*Problem description:* Please set the lines down again exactly, from the top of the entries through the line that contains "red tile P6 level 2 -> red plate P6 level 2".

*Entries shown:*
──────

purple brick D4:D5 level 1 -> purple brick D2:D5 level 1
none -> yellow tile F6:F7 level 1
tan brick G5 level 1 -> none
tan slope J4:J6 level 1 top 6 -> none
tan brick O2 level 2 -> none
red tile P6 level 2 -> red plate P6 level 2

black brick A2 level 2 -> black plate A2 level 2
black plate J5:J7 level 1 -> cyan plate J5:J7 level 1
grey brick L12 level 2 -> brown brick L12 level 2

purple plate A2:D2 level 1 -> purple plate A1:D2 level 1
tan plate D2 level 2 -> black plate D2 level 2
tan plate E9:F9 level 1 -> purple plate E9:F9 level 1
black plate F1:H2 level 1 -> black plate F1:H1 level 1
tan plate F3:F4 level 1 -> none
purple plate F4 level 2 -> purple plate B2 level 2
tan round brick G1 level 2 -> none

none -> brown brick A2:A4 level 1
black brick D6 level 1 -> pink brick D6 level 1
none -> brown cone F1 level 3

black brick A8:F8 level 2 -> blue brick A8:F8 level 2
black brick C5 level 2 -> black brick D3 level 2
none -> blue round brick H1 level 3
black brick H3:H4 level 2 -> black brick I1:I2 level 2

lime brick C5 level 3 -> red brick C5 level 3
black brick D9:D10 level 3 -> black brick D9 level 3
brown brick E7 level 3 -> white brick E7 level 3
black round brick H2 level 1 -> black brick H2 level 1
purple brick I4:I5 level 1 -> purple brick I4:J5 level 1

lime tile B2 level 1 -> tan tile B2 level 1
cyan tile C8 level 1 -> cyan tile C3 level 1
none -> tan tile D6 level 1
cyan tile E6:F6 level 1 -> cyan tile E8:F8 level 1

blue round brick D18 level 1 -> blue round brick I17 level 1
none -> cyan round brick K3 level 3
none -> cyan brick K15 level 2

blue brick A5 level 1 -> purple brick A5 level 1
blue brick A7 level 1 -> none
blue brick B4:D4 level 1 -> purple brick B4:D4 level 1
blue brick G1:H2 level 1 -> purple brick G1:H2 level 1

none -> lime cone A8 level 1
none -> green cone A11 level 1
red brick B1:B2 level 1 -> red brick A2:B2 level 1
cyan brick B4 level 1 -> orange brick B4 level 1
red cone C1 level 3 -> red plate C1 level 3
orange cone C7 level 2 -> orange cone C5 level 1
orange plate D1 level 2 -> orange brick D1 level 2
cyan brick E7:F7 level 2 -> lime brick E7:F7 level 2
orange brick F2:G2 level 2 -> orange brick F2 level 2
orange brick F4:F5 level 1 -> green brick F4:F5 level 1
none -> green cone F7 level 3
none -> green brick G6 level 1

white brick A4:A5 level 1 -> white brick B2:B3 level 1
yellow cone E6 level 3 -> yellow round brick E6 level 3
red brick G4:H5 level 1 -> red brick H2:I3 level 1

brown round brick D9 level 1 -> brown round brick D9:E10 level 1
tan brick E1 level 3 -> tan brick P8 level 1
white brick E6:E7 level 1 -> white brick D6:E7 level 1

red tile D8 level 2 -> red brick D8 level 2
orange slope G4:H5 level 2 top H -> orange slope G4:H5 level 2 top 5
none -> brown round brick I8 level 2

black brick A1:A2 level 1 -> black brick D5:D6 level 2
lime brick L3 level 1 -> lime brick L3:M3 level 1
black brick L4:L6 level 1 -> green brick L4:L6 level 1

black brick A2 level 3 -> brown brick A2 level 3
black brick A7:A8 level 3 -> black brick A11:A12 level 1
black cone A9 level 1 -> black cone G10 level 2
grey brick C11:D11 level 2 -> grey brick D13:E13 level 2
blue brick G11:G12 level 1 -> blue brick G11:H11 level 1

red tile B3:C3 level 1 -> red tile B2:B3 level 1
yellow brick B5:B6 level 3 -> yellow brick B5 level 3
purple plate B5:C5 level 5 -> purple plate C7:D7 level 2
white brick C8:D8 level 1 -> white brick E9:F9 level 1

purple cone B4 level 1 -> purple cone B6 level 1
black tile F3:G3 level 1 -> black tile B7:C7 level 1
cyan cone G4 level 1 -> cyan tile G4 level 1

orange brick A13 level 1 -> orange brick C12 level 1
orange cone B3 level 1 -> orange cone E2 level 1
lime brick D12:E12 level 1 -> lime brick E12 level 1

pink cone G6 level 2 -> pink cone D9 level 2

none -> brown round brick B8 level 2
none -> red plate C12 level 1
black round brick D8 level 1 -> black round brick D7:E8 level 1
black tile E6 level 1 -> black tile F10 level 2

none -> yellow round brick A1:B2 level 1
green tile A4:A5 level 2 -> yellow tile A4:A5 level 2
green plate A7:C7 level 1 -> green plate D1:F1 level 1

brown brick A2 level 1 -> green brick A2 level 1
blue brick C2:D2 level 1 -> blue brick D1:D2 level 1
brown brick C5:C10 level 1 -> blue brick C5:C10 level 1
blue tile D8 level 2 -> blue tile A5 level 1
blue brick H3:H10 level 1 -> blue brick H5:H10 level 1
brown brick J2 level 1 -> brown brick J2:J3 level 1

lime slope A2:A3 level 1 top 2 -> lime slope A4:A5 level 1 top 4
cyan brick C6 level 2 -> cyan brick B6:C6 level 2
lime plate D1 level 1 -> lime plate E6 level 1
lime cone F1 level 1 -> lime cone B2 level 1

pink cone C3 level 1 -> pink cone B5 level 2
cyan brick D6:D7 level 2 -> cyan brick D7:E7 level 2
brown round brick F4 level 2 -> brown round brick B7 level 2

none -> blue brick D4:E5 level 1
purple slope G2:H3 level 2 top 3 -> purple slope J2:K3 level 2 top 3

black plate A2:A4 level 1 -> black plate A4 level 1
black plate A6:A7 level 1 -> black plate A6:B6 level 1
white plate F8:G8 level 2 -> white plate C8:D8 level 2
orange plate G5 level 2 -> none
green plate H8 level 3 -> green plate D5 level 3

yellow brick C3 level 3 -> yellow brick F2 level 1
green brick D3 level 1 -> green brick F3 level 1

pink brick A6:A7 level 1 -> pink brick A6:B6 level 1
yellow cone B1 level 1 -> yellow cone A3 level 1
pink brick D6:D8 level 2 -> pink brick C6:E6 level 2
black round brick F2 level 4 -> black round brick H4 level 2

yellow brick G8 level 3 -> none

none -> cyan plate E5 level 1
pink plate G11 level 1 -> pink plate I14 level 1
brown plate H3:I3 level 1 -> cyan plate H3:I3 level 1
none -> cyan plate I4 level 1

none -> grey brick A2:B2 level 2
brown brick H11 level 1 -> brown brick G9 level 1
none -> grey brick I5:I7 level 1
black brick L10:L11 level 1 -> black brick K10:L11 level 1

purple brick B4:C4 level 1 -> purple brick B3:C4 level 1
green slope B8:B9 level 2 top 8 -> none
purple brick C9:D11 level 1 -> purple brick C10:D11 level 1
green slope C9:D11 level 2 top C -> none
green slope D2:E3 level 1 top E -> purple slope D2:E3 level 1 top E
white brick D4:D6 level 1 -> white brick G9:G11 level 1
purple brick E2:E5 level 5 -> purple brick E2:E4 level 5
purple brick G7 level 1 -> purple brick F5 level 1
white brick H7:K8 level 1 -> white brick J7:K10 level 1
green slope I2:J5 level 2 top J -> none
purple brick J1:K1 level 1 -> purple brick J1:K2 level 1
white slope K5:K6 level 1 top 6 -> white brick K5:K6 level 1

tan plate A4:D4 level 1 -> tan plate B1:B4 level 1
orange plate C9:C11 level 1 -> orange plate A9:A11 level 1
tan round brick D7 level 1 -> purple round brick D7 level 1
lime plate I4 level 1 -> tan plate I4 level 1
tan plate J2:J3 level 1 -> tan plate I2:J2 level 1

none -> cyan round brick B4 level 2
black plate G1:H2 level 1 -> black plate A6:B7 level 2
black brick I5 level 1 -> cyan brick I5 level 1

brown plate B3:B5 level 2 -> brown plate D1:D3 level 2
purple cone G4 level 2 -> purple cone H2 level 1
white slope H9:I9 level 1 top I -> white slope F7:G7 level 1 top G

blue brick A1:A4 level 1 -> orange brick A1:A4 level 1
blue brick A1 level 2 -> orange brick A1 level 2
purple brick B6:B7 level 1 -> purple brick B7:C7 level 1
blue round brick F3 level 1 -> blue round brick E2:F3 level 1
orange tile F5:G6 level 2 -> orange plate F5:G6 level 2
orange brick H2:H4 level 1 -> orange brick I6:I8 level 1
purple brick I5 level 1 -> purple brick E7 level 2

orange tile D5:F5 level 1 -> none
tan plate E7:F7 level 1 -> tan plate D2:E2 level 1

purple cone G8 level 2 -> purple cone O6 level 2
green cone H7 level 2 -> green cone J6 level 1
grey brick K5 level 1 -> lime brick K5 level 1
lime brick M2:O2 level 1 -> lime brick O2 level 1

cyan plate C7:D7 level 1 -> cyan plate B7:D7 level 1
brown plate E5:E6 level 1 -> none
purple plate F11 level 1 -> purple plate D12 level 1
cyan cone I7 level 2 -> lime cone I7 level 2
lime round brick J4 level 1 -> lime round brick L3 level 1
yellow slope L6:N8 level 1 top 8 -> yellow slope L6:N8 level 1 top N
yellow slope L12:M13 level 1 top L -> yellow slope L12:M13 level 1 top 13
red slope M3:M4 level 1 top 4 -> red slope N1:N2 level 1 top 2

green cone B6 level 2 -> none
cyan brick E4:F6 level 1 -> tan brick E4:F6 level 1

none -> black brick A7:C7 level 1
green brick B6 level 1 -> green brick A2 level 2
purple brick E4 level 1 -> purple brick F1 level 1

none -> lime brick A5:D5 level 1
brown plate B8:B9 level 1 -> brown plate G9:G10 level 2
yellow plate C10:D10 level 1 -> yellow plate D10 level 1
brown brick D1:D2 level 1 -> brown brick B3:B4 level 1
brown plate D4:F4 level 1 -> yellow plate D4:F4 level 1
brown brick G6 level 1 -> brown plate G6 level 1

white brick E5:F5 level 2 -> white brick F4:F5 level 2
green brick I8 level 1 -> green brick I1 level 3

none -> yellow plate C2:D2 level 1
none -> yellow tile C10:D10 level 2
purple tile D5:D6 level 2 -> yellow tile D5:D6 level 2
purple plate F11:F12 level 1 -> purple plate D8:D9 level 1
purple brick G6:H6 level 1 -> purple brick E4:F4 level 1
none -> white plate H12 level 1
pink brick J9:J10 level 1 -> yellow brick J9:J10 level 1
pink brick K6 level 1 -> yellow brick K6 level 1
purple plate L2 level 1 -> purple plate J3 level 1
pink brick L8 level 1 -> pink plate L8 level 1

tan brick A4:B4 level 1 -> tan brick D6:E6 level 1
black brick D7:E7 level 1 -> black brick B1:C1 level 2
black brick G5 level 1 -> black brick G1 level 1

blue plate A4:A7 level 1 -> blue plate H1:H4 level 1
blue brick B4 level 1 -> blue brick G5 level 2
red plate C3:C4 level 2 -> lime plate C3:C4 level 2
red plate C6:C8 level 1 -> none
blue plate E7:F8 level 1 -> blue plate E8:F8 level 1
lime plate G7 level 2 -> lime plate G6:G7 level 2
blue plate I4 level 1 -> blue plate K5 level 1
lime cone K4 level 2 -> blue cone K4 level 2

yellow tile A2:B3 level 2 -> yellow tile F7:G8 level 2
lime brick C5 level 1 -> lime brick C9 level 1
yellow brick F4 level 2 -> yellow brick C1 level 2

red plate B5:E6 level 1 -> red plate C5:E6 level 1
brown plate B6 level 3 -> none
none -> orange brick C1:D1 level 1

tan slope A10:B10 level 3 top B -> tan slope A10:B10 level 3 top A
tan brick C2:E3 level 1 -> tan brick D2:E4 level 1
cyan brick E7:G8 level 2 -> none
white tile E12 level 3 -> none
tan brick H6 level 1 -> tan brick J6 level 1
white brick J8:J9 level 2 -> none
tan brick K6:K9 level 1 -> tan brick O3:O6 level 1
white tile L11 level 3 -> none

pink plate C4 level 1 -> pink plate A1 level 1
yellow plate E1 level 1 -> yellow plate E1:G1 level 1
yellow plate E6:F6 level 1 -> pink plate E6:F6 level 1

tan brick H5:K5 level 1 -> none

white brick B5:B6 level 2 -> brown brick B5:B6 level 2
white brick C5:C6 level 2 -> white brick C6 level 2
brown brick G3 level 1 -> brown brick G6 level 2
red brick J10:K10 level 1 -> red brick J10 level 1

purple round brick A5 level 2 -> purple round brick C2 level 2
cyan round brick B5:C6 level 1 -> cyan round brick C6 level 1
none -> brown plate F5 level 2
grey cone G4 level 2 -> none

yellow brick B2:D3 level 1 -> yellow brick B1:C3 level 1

──────

*Task response:*
purple brick D4:D5 level 1 -> purple brick D2:D5 level 1
none -> yellow tile F6:F7 level 1
tan brick G5 level 1 -> none
tan slope J4:J6 level 1 top 6 -> none
tan brick O2 level 2 -> none
red tile P6 level 2 -> red plate P6 level 2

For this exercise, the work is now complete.